PROMPT:
Each line from the one containing "compact camera/aqua (562,263,625,347)" through the last line of the entries below is to be transcribed exactly. Nothing else belongs in the reply.

==========

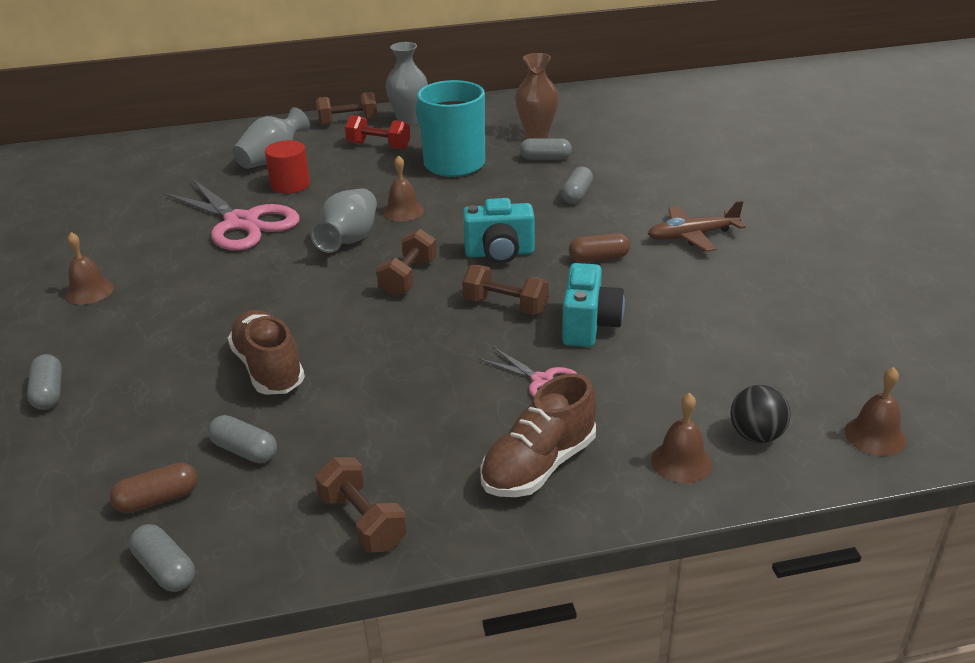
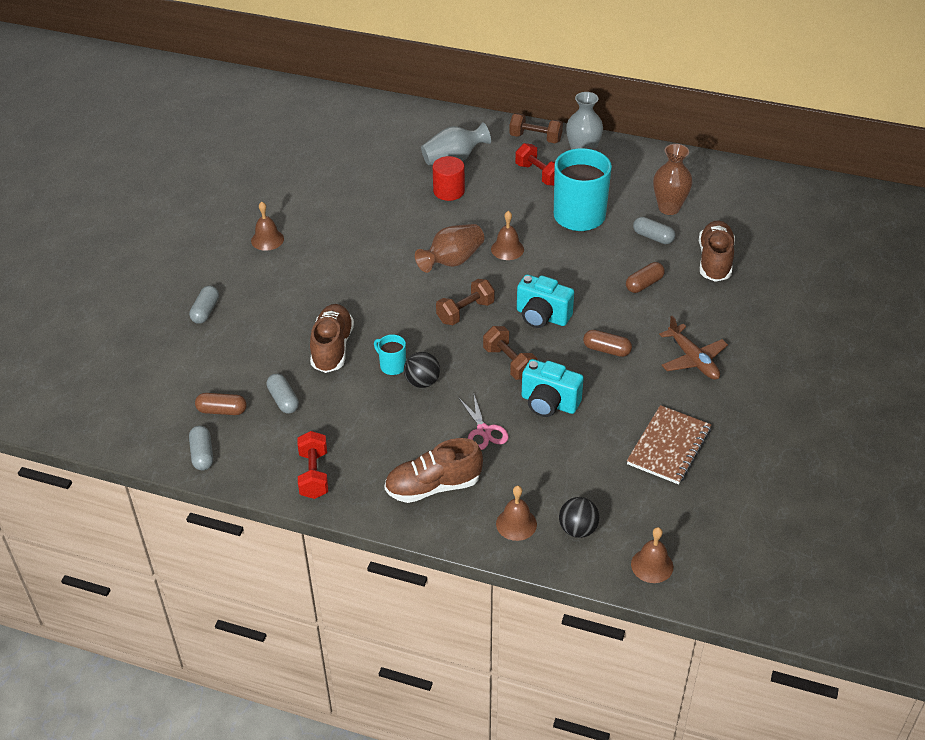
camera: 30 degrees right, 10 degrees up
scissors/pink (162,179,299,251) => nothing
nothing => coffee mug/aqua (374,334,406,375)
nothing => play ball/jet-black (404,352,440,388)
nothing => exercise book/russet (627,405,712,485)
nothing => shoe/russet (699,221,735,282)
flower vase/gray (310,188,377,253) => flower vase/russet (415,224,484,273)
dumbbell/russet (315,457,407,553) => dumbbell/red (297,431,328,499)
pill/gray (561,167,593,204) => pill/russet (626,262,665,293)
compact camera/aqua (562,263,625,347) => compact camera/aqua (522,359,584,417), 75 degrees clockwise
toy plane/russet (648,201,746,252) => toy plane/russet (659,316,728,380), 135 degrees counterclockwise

==========

SOLUTION TO THE EXERCISE:
compact camera/aqua (562,263,625,347) => compact camera/aqua (522,359,584,417), 75 degrees clockwise
toy plane/russet (648,201,746,252) => toy plane/russet (659,316,728,380), 135 degrees counterclockwise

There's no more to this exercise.